§ **WHAT YOU NEED TO DO**
Return all the data exactly, keeping the pictures out.
(RECORDS SUPPLIED)
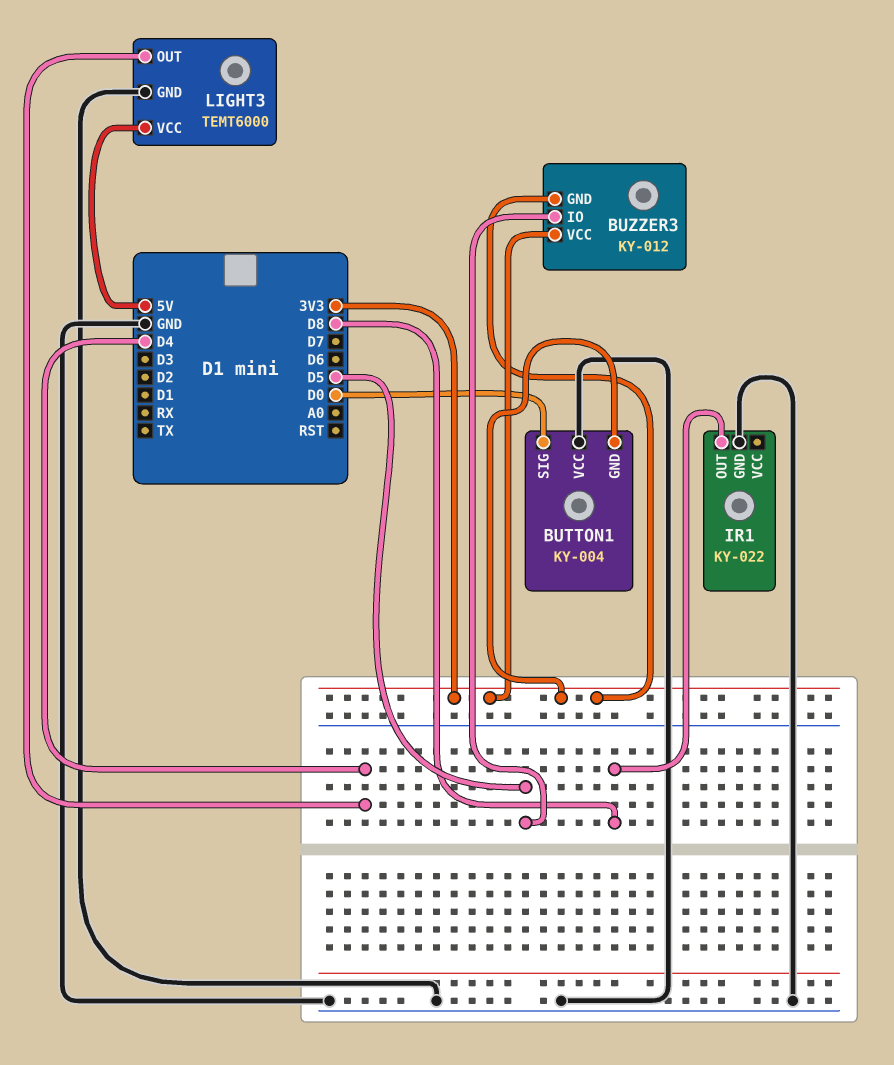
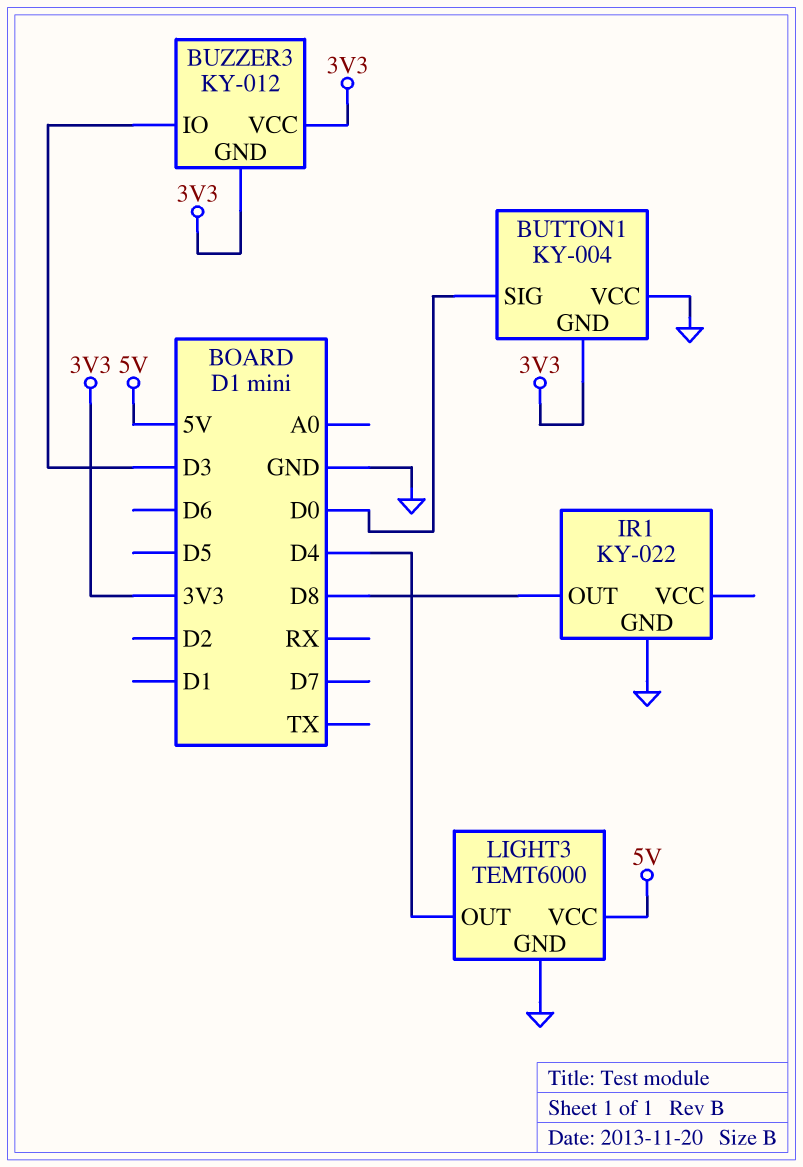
BUZZER3 pin IO: D5 -> D3

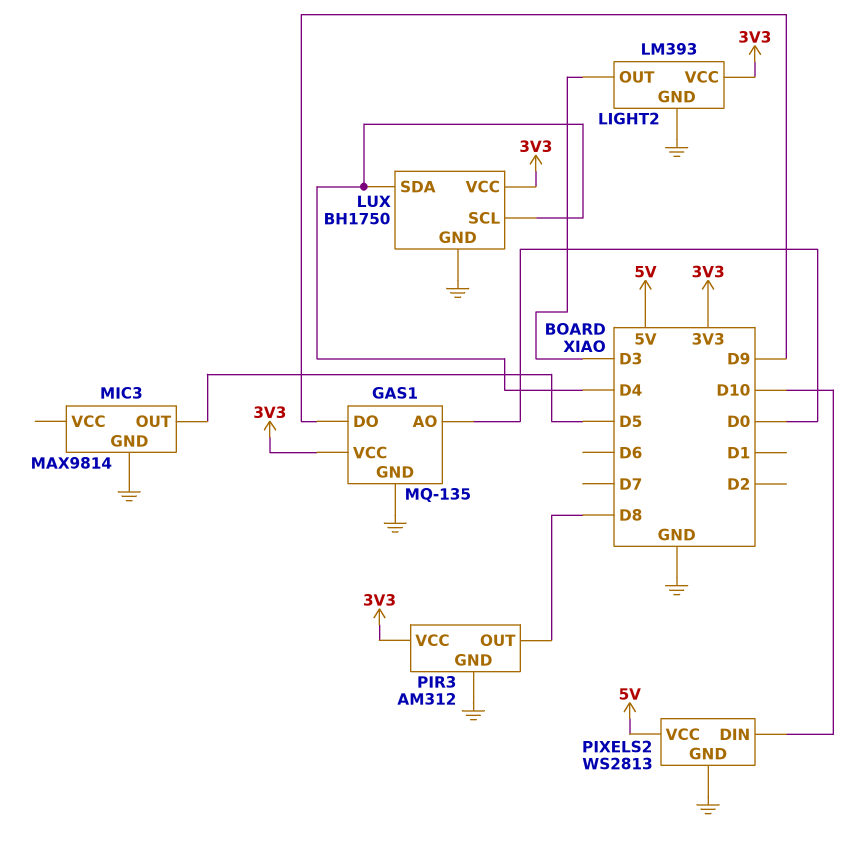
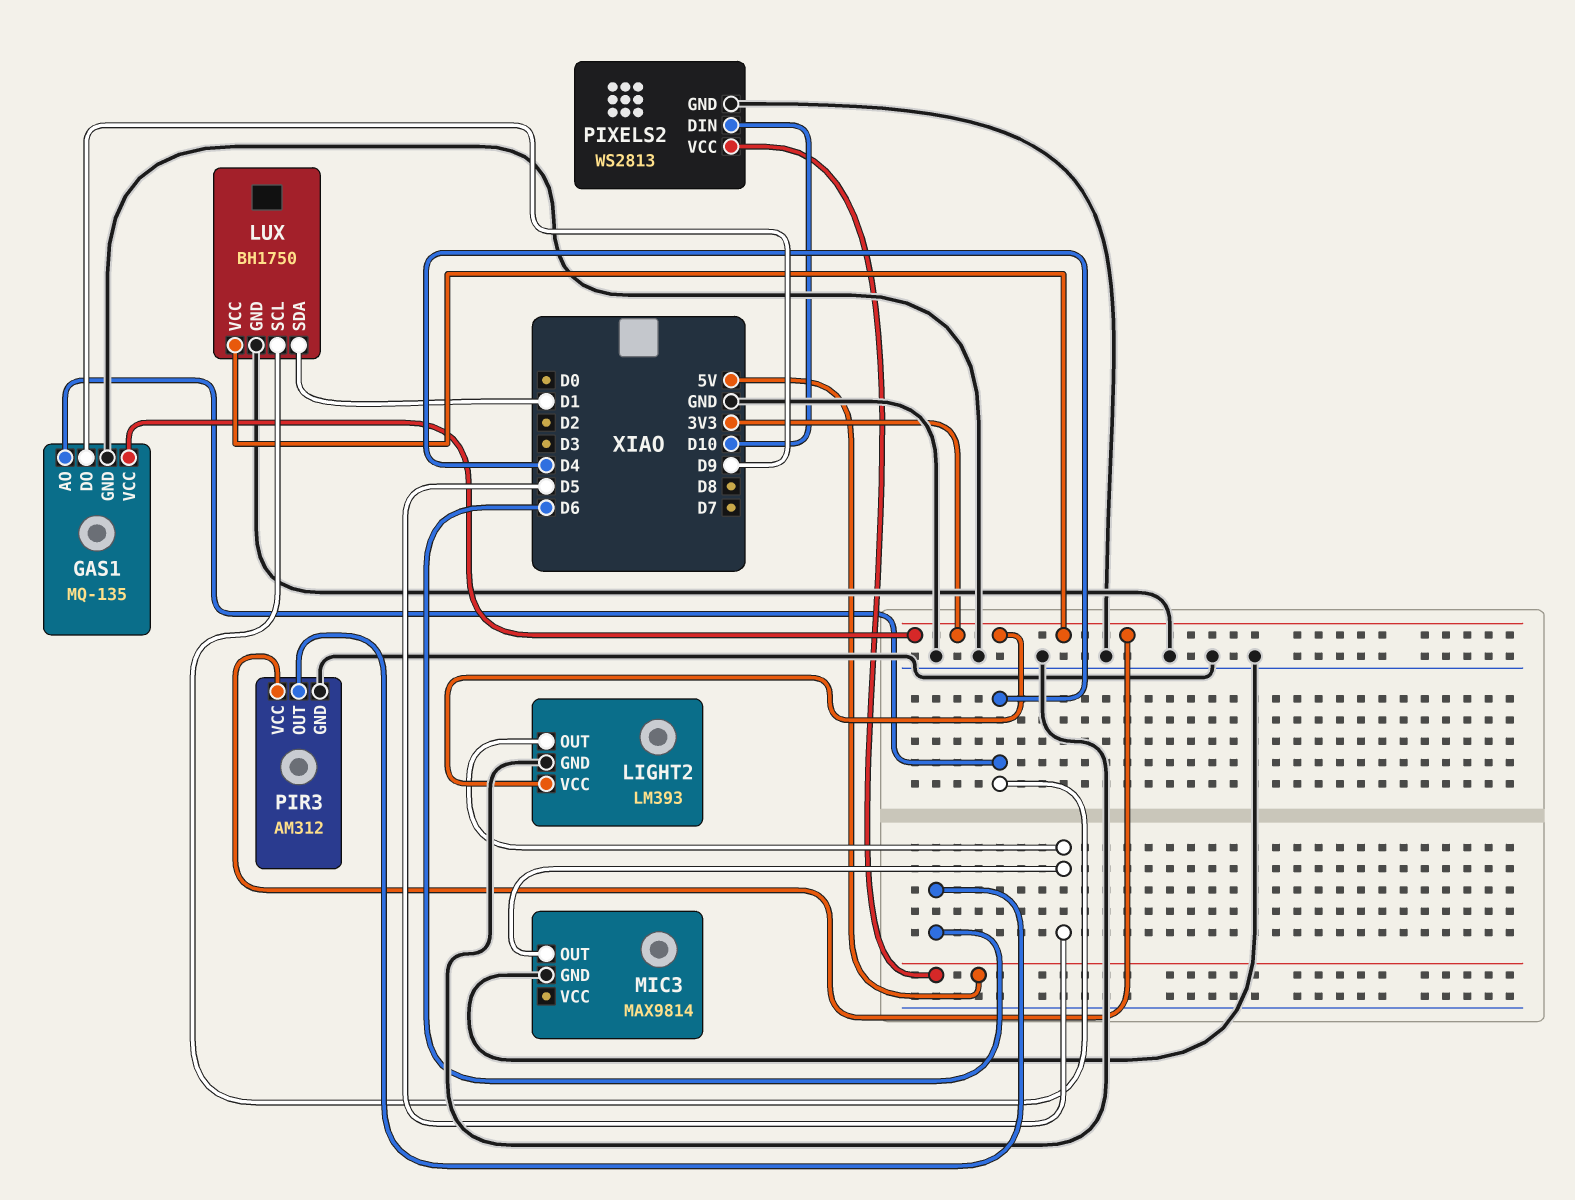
GAS1 pin AO: D0 -> D4
LIGHT2 pin OUT: D3 -> D5
LUX pin SDA: D4 -> D1
PIR3 pin OUT: D8 -> D6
(End RECORDS SUPPLIED)
§ **ANSWER AREA**
BUZZER3 pin IO: D5 -> D3

GAS1 pin AO: D0 -> D4
LIGHT2 pin OUT: D3 -> D5
LUX pin SDA: D4 -> D1
PIR3 pin OUT: D8 -> D6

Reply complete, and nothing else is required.